**The problem:**
Write out the rows below word for word, beginning with the first row and continuing through the line with "yellow line: moved 1 px up".

**Data items:**
++++
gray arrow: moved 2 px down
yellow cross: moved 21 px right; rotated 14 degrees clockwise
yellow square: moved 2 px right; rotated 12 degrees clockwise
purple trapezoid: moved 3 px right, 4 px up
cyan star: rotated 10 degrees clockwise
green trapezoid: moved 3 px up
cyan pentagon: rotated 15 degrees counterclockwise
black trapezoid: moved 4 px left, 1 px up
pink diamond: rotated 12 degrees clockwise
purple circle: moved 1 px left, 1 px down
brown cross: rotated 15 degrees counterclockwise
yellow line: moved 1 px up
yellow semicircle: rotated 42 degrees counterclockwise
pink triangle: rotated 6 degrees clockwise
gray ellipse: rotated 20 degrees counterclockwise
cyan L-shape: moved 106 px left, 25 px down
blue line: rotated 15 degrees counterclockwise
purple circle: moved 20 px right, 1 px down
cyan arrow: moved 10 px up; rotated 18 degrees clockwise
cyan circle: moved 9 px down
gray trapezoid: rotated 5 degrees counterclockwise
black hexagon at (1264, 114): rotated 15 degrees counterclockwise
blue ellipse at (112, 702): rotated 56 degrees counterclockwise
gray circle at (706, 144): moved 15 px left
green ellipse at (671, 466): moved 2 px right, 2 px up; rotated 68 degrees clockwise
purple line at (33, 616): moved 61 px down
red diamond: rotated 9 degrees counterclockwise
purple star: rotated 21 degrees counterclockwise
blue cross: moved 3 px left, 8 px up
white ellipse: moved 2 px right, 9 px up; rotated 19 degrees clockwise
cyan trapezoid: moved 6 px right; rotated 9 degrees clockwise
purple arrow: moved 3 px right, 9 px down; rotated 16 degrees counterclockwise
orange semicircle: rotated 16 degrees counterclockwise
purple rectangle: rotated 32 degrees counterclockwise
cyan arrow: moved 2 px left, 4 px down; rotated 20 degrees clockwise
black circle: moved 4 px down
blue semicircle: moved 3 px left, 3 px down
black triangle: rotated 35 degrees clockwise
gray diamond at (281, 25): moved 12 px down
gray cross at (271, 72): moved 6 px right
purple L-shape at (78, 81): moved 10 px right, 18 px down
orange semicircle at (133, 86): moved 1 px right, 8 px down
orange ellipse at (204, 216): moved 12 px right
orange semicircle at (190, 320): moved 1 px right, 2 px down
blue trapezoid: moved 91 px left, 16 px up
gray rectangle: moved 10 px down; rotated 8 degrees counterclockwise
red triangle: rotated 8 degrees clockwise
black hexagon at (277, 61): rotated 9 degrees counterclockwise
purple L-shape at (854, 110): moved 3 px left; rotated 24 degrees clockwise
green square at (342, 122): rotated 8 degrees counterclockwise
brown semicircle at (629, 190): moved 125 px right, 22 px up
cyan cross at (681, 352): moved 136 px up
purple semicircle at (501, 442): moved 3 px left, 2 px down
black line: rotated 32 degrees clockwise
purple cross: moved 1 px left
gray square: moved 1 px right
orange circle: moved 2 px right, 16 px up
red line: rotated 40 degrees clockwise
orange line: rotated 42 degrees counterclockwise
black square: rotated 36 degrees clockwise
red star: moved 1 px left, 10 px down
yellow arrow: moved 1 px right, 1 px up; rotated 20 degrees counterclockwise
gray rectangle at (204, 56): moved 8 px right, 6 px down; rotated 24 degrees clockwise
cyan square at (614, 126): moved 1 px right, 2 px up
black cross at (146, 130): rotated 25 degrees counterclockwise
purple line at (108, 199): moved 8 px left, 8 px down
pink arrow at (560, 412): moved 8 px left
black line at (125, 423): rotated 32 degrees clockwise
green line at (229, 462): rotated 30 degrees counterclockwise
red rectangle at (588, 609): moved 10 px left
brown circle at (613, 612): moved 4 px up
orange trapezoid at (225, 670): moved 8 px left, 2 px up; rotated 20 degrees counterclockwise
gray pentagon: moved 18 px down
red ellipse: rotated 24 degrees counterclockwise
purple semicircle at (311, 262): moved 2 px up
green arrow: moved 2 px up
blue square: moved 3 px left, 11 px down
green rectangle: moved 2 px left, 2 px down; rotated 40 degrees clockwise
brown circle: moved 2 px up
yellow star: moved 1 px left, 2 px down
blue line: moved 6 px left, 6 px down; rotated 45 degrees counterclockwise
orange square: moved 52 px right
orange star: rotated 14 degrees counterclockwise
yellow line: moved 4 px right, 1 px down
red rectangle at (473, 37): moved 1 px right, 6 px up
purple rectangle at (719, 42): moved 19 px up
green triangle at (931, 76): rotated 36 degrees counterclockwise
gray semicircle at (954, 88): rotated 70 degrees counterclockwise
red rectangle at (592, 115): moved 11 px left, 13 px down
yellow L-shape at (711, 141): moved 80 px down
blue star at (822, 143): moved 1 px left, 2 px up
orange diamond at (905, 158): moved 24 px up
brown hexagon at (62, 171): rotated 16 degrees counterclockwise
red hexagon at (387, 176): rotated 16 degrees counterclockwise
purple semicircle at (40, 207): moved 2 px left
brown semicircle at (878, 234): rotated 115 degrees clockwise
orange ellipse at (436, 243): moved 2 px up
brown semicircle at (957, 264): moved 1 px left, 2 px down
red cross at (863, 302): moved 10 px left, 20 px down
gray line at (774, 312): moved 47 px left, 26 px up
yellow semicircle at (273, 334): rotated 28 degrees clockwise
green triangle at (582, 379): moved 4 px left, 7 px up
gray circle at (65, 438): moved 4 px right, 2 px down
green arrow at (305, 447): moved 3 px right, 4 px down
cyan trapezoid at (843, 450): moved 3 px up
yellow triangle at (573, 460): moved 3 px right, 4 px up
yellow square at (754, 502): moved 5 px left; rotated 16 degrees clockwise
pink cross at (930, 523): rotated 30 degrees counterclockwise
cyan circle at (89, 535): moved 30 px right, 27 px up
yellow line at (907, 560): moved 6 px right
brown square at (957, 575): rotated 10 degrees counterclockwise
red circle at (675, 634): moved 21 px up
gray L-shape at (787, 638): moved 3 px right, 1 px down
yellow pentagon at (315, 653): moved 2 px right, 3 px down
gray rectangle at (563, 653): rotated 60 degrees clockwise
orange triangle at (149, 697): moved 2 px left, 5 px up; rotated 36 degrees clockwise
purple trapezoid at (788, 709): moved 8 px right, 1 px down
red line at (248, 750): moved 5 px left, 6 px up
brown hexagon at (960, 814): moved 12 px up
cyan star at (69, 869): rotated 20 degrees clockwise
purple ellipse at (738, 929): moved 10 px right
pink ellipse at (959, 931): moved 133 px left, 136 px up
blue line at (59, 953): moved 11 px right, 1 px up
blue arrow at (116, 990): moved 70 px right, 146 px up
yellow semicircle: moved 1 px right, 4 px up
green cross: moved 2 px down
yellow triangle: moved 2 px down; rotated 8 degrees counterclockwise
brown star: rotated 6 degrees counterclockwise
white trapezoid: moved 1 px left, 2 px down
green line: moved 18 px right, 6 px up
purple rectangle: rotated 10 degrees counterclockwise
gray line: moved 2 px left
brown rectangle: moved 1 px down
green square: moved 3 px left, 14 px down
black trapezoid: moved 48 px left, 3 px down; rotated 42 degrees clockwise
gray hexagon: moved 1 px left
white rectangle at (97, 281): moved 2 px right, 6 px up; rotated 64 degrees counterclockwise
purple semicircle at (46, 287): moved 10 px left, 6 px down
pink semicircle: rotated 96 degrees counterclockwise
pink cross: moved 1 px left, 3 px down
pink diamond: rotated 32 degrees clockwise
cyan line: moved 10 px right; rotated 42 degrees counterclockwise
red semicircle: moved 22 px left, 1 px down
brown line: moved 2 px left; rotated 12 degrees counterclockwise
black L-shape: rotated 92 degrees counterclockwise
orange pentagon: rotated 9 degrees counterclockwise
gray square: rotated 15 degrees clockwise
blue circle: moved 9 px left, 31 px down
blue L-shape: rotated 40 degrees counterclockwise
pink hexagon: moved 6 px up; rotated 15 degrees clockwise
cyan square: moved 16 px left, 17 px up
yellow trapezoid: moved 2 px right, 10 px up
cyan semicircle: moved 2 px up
++++
**Response below:**
gray arrow: moved 2 px down
yellow cross: moved 21 px right; rotated 14 degrees clockwise
yellow square: moved 2 px right; rotated 12 degrees clockwise
purple trapezoid: moved 3 px right, 4 px up
cyan star: rotated 10 degrees clockwise
green trapezoid: moved 3 px up
cyan pentagon: rotated 15 degrees counterclockwise
black trapezoid: moved 4 px left, 1 px up
pink diamond: rotated 12 degrees clockwise
purple circle: moved 1 px left, 1 px down
brown cross: rotated 15 degrees counterclockwise
yellow line: moved 1 px up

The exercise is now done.